__How to complete this task__
Every line from the one with "none -> orange slope A5:C5 level 2 top A" to the final line of the records should be printed exactly as it is, with pictures left out.

__Task material__
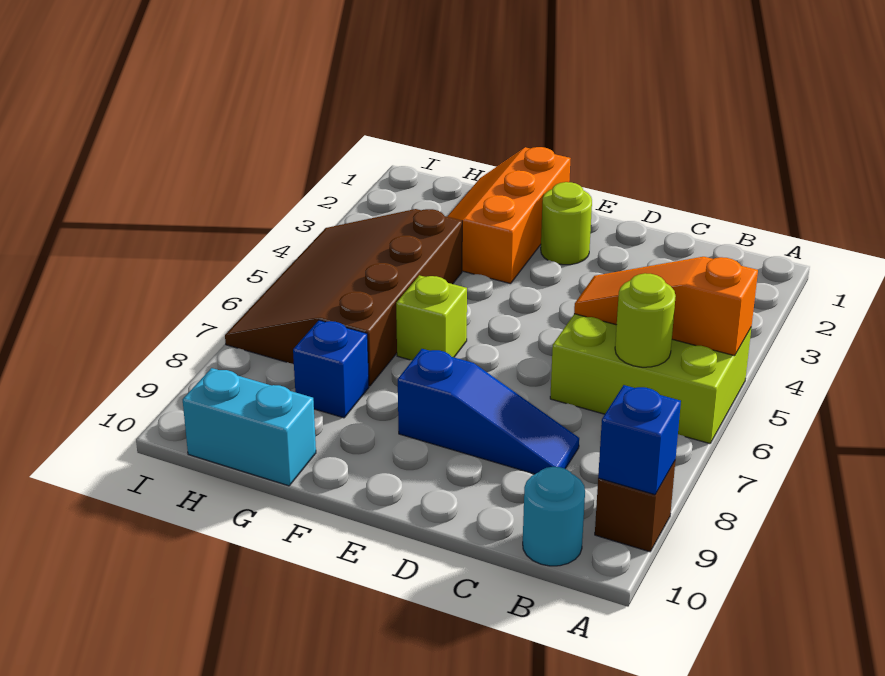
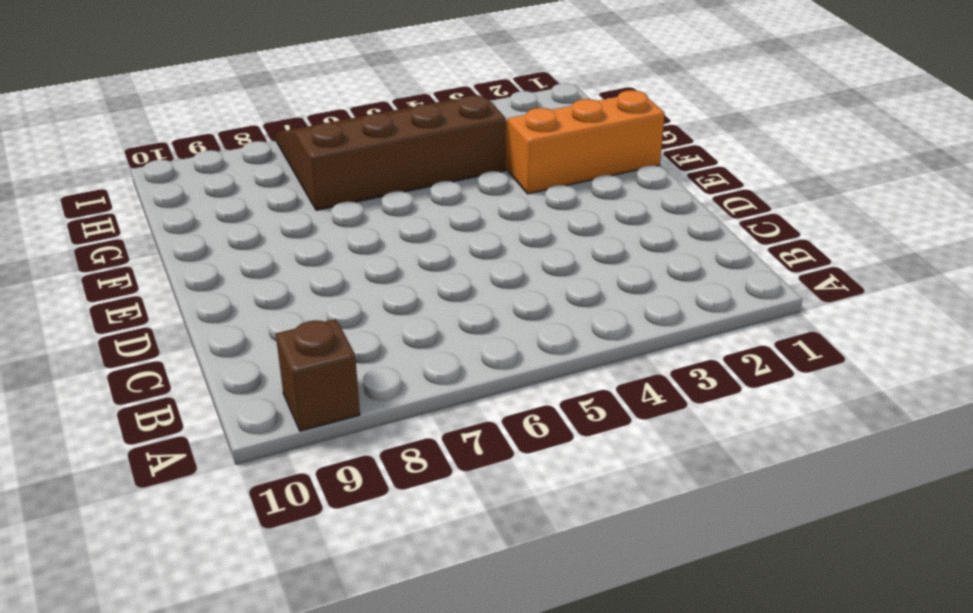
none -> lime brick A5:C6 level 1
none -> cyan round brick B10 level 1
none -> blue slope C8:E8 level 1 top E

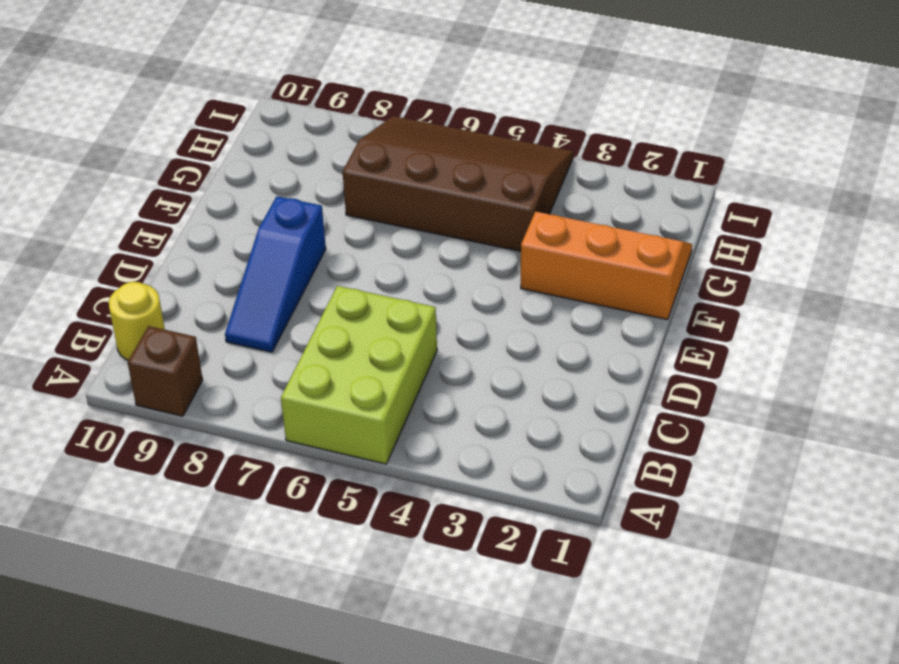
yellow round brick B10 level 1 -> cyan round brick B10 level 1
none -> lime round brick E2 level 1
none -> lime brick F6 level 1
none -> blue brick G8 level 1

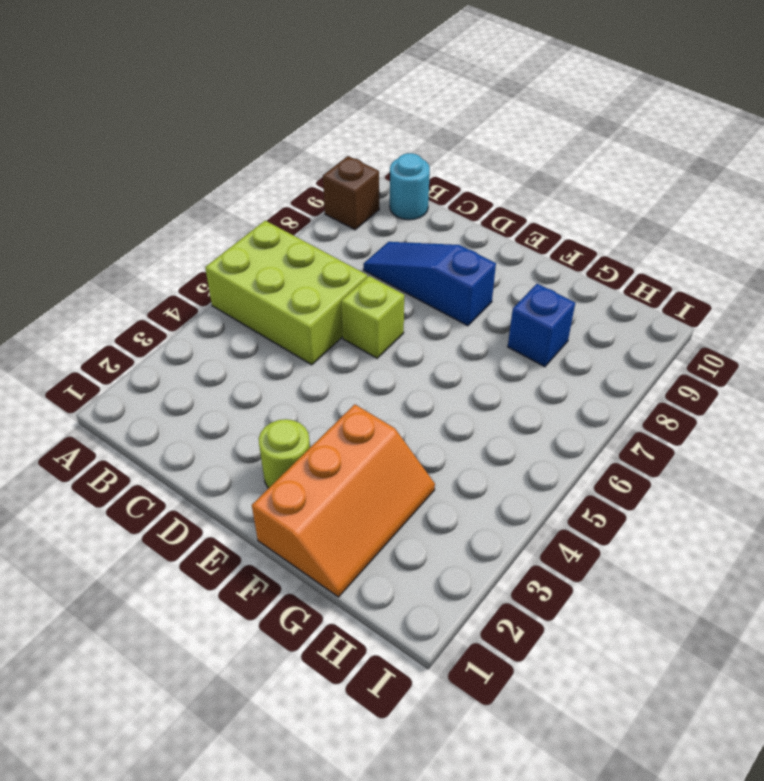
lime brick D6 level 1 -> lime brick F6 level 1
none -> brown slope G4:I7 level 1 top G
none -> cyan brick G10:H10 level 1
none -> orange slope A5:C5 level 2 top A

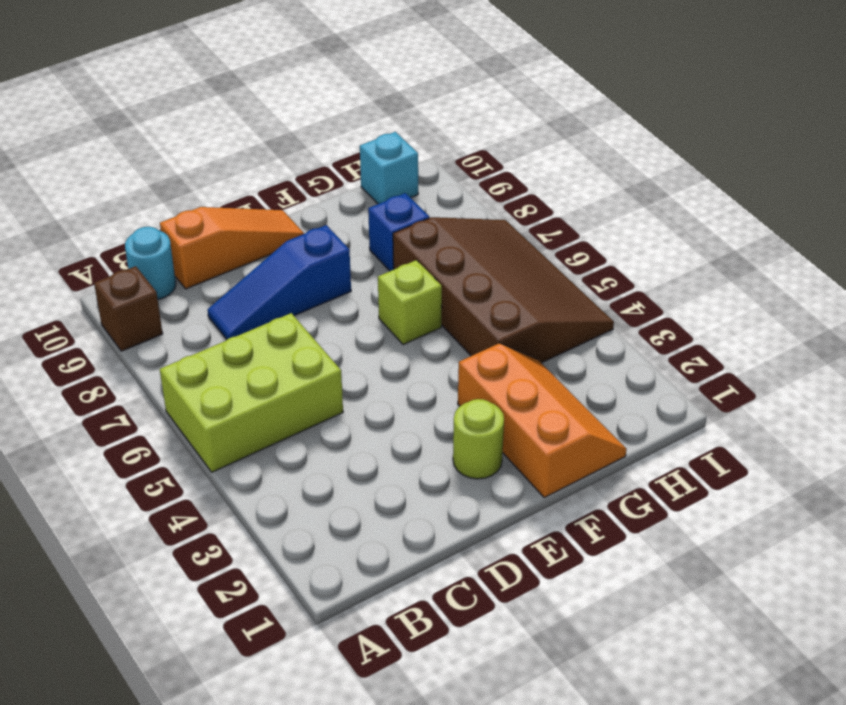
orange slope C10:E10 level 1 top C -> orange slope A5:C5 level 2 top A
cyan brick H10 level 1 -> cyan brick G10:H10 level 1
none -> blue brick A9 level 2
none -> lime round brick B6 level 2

__Written answer__
none -> orange slope A5:C5 level 2 top A

orange slope C10:E10 level 1 top C -> orange slope A5:C5 level 2 top A
cyan brick H10 level 1 -> cyan brick G10:H10 level 1
none -> blue brick A9 level 2
none -> lime round brick B6 level 2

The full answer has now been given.